→ Exercise description:
Where a line of the listing below includes the word "yellow", reproduce that line.

→ Dataset records:
* * * * * * *
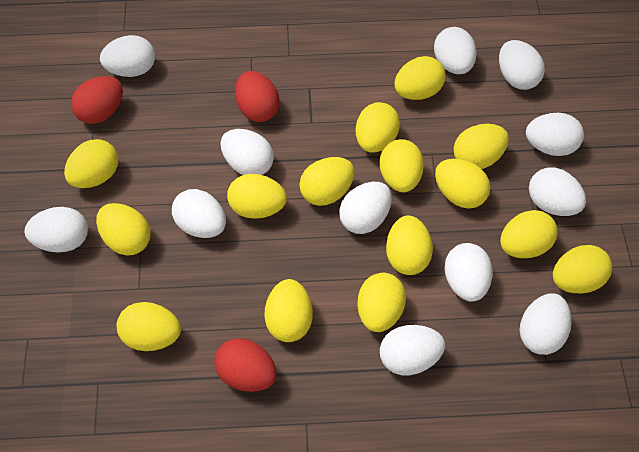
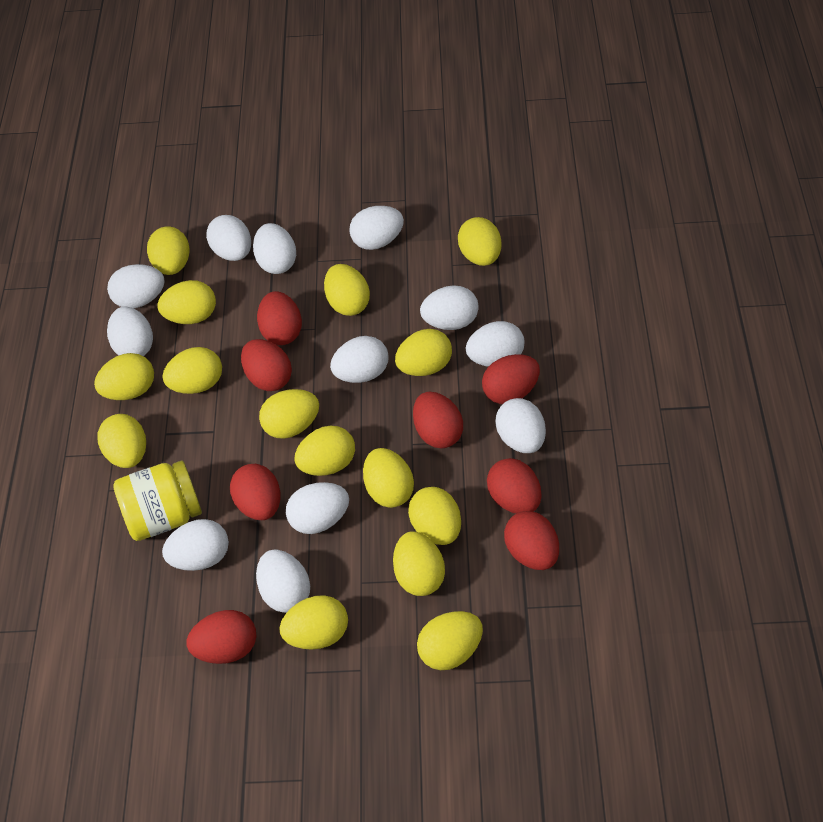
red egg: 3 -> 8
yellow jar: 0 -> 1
* * * * * * *
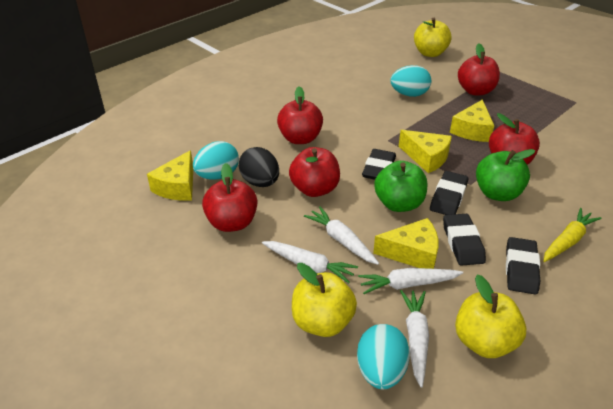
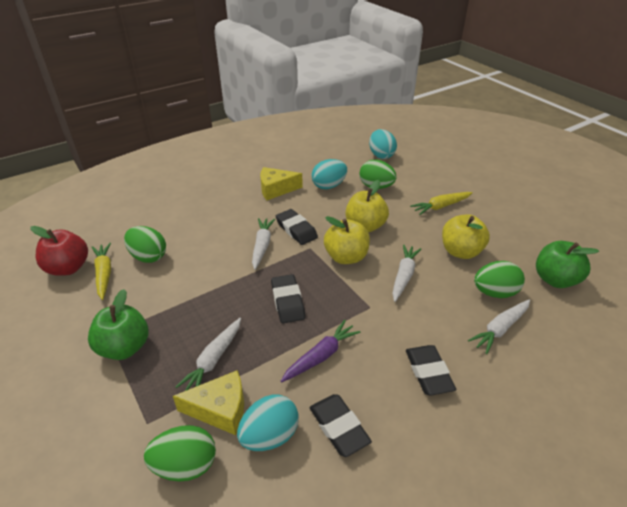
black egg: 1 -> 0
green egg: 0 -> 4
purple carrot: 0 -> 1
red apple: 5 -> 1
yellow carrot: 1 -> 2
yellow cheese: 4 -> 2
* * * * * * *
→ Answer box:
yellow jar: 0 -> 1
yellow carrot: 1 -> 2
yellow cheese: 4 -> 2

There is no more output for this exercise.